◆ **Problem requirements**
Reproduce, with no changes, the line where "none -> grey brick H7 level 2" appears and every subsequent line of the listing, the last one included.

◆ **Data segment**
..............................

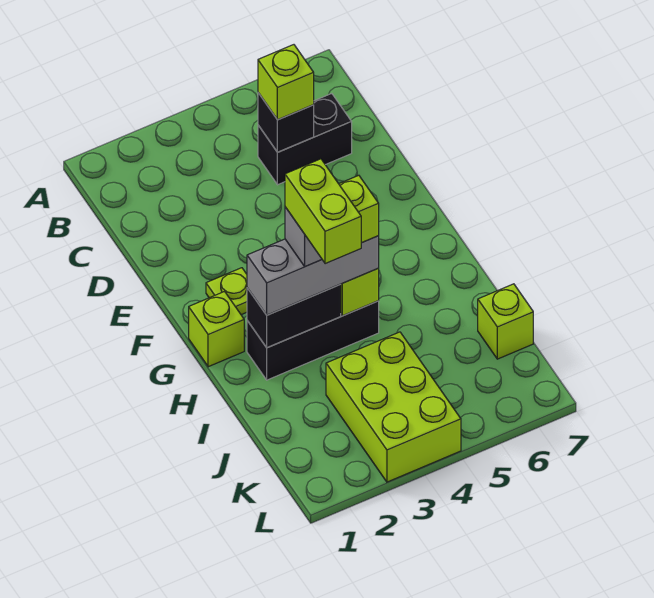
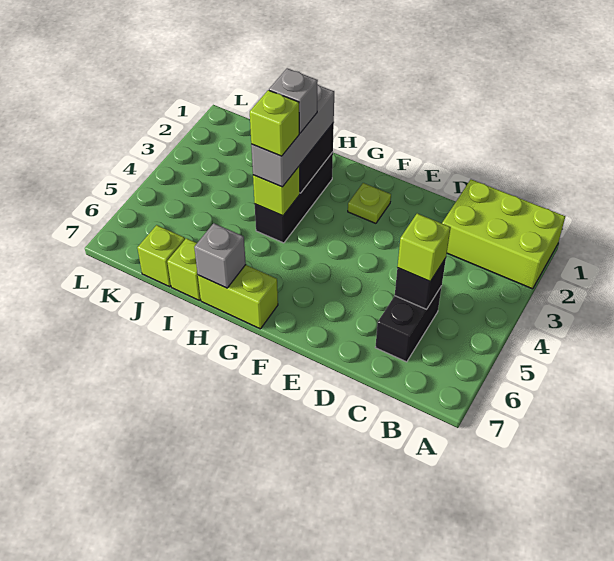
lime brick G1 level 1 -> lime brick I7 level 1
lime brick H3:I3 level 5 -> lime brick G7:H7 level 1
none -> grey brick H7 level 2
lime brick J3:L4 level 1 -> lime brick A1:C2 level 1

..............................

◆ **Solution for this exercise**
none -> grey brick H7 level 2
lime brick J3:L4 level 1 -> lime brick A1:C2 level 1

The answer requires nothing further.